# REQUIRED ACTION
Determine how many lines in the listing below contain "green", then give only that number.

# INFORMATION GIVEN
▽

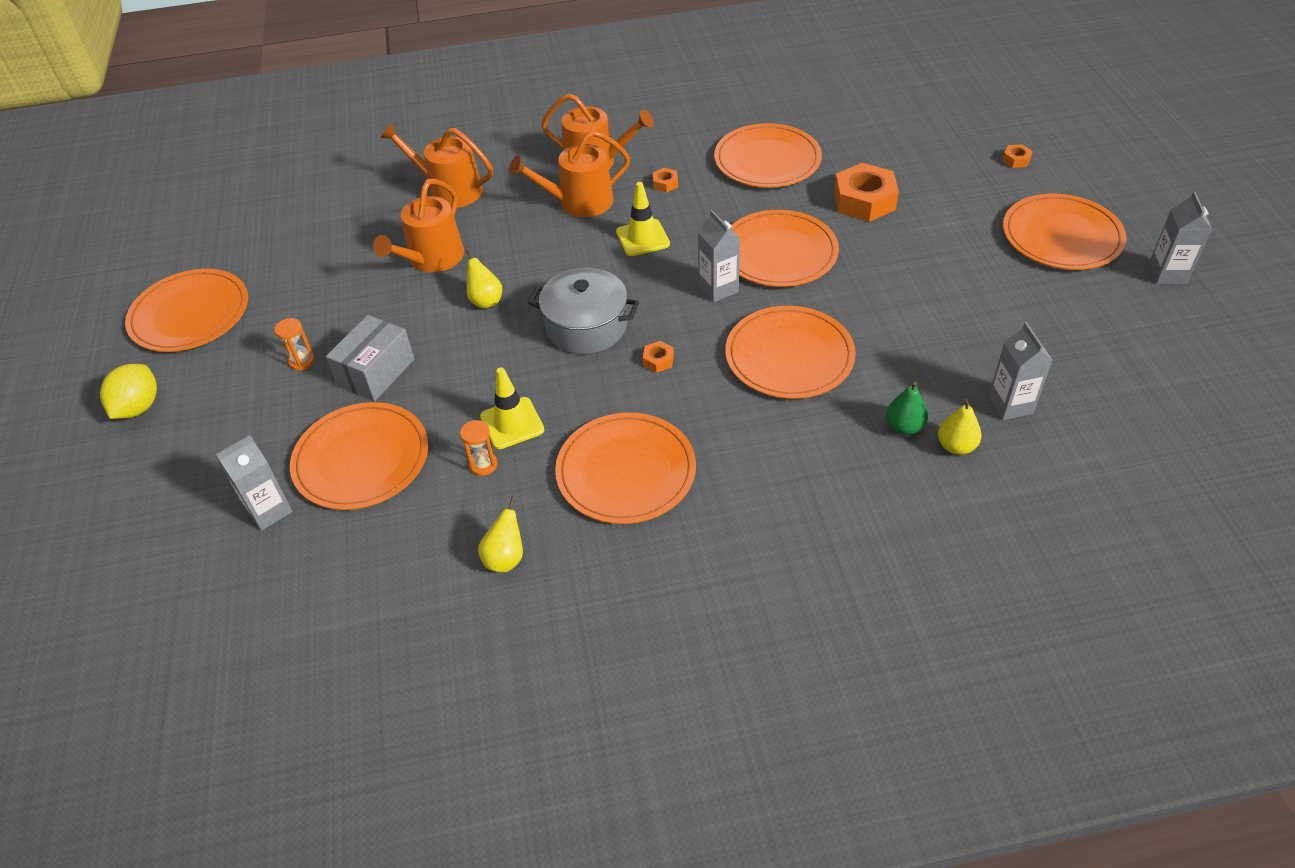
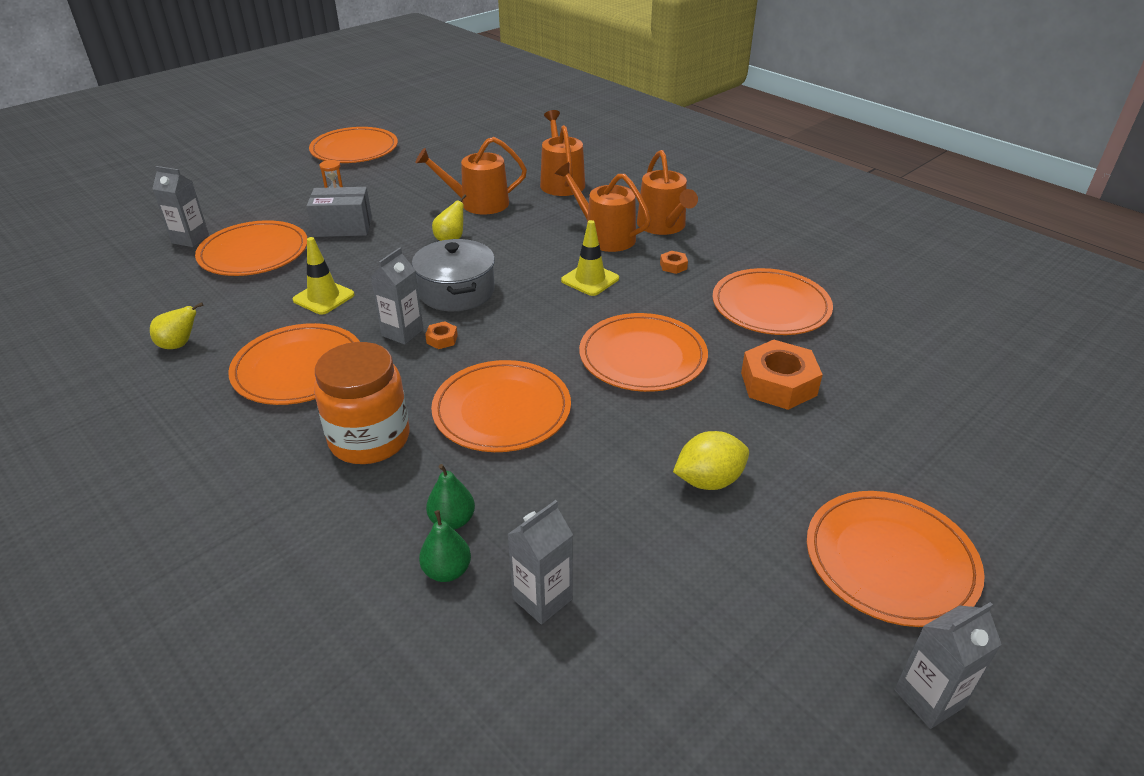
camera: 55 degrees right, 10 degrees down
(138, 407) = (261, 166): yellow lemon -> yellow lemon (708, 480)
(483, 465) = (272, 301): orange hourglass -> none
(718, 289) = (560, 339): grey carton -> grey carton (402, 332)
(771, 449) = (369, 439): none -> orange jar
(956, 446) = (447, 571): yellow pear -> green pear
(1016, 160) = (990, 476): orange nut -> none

△
▽

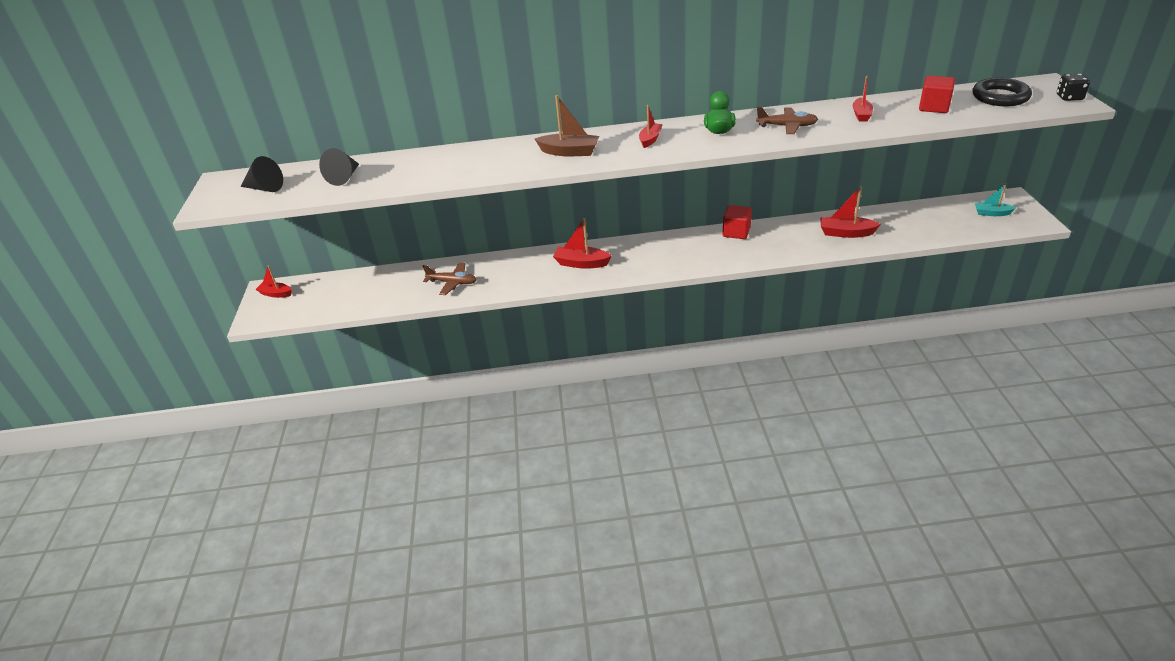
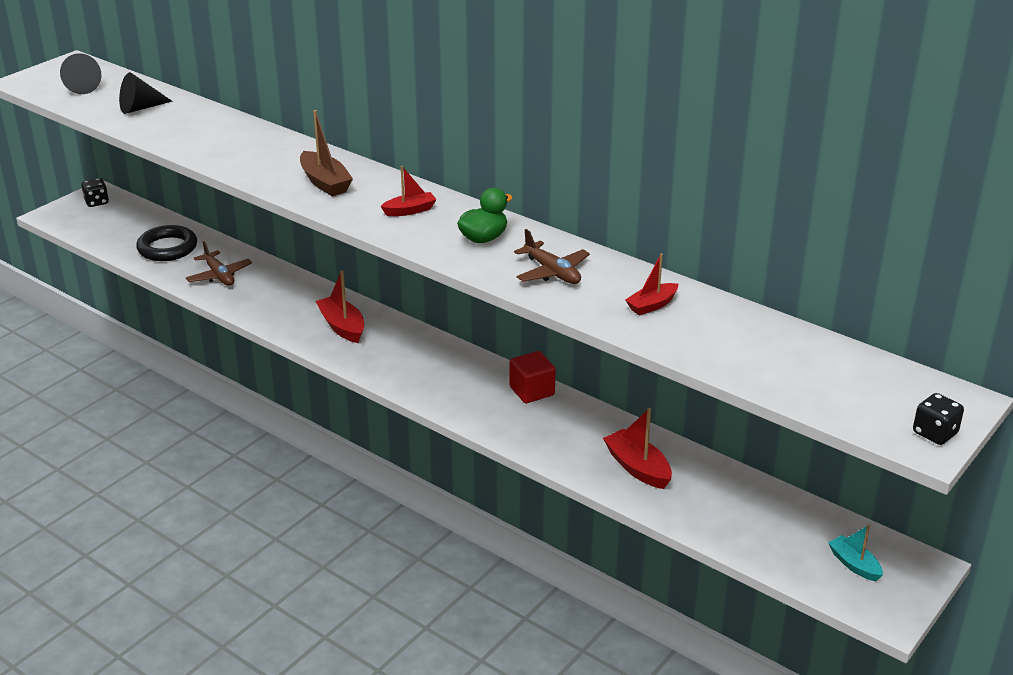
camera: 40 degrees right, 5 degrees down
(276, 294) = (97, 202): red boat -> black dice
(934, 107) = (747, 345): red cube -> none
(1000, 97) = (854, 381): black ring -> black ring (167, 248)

△
▽

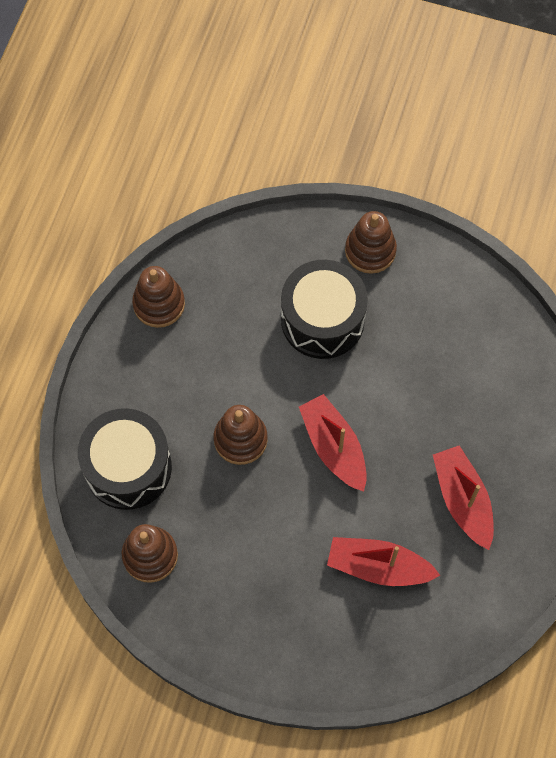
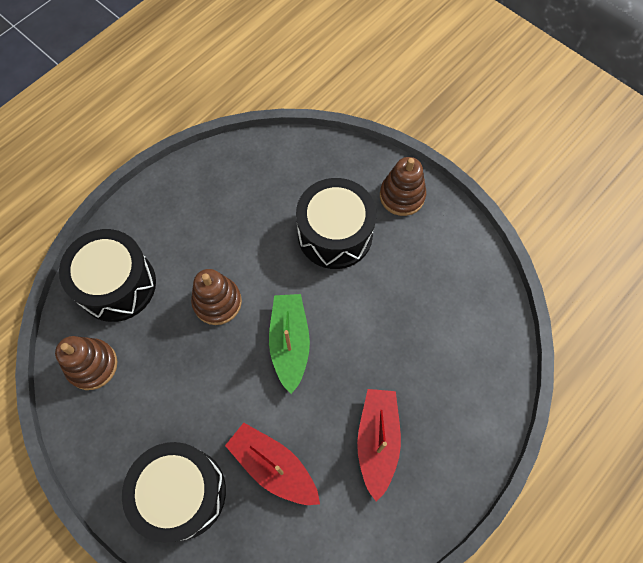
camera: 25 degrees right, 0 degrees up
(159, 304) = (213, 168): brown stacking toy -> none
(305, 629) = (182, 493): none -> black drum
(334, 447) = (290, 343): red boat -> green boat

△

# REPLY
2